**EXERCISE AIM**: Scan the data for "image" and copy each matching line.

*** RECORDS FOR THE EXERCISE ***

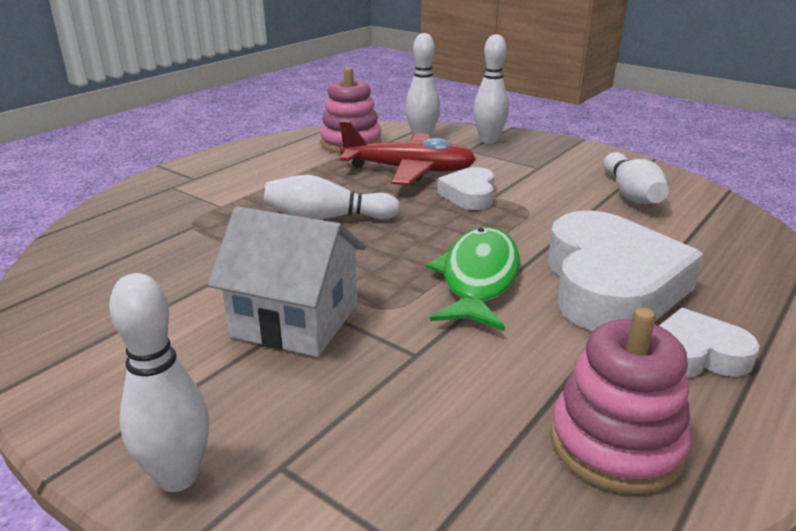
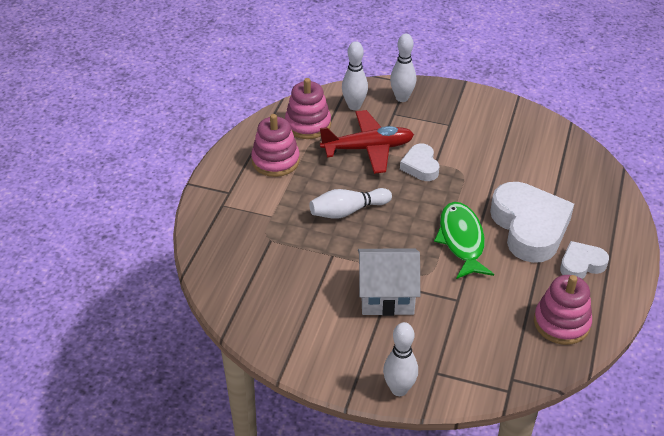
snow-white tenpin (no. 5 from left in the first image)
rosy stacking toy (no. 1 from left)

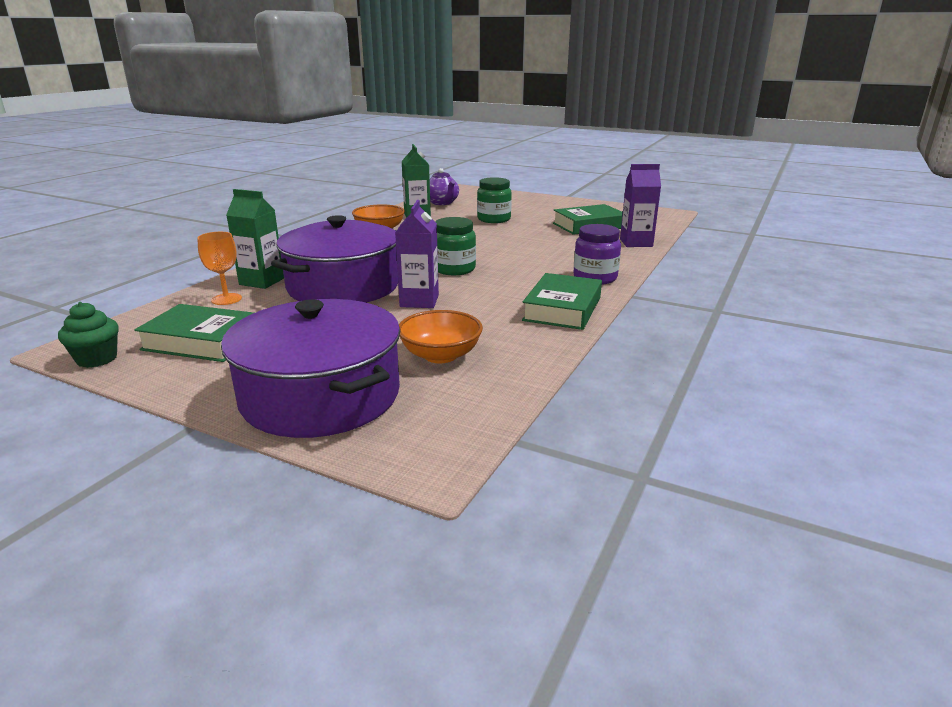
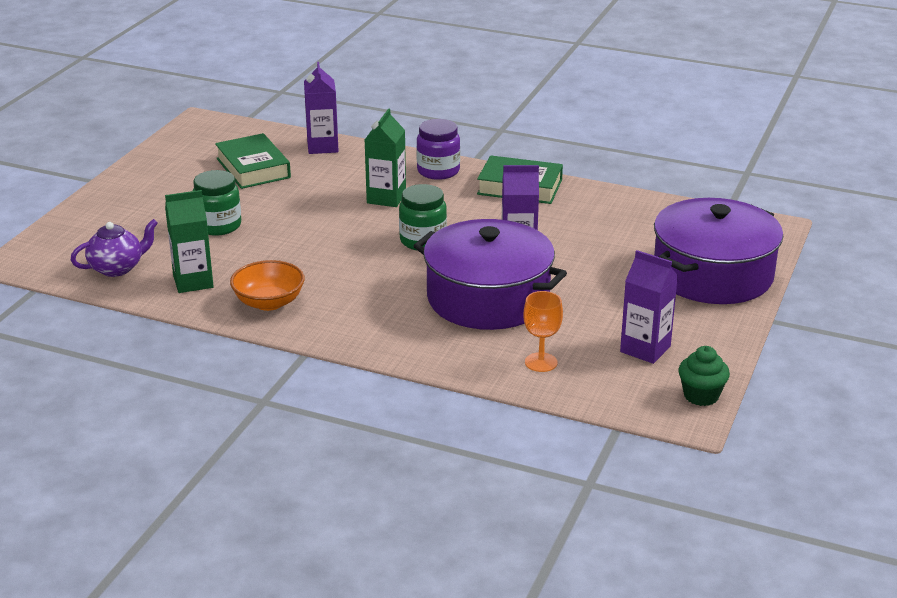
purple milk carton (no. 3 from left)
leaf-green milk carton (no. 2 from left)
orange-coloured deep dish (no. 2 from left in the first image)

*** End of RECORDS FOR THE EXERCISE ***
*** RECORDS FOR THE EXERCISE ***

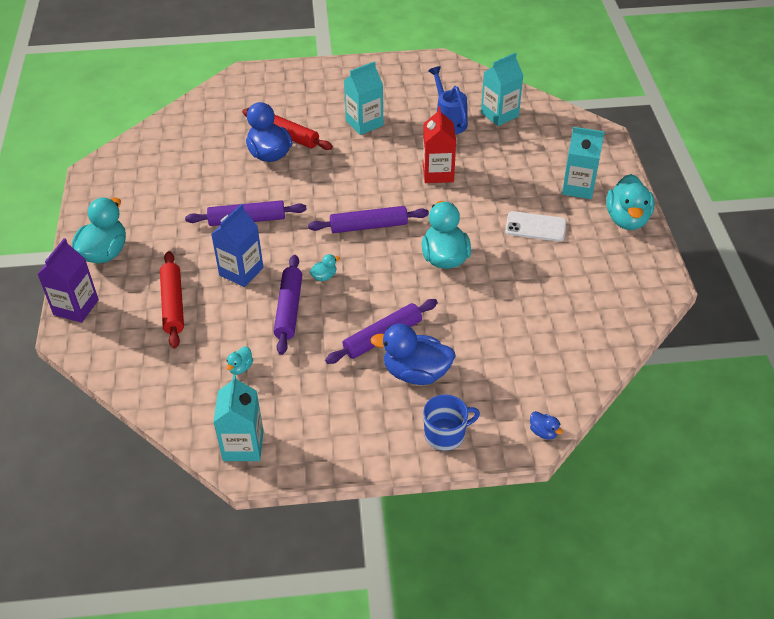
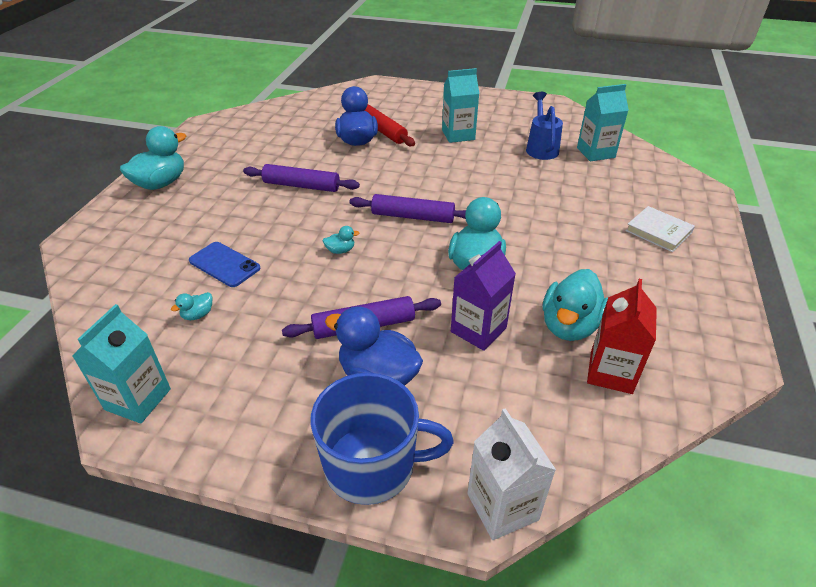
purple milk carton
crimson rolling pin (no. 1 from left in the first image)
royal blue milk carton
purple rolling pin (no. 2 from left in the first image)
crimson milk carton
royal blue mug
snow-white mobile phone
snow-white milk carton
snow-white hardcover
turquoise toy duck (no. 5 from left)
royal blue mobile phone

*** End of RECORDS FOR THE EXERCISE ***

**SOLUTION**:
snow-white tenpin (no. 5 from left in the first image)
orange-coloured deep dish (no. 2 from left in the first image)
crimson rolling pin (no. 1 from left in the first image)
purple rolling pin (no. 2 from left in the first image)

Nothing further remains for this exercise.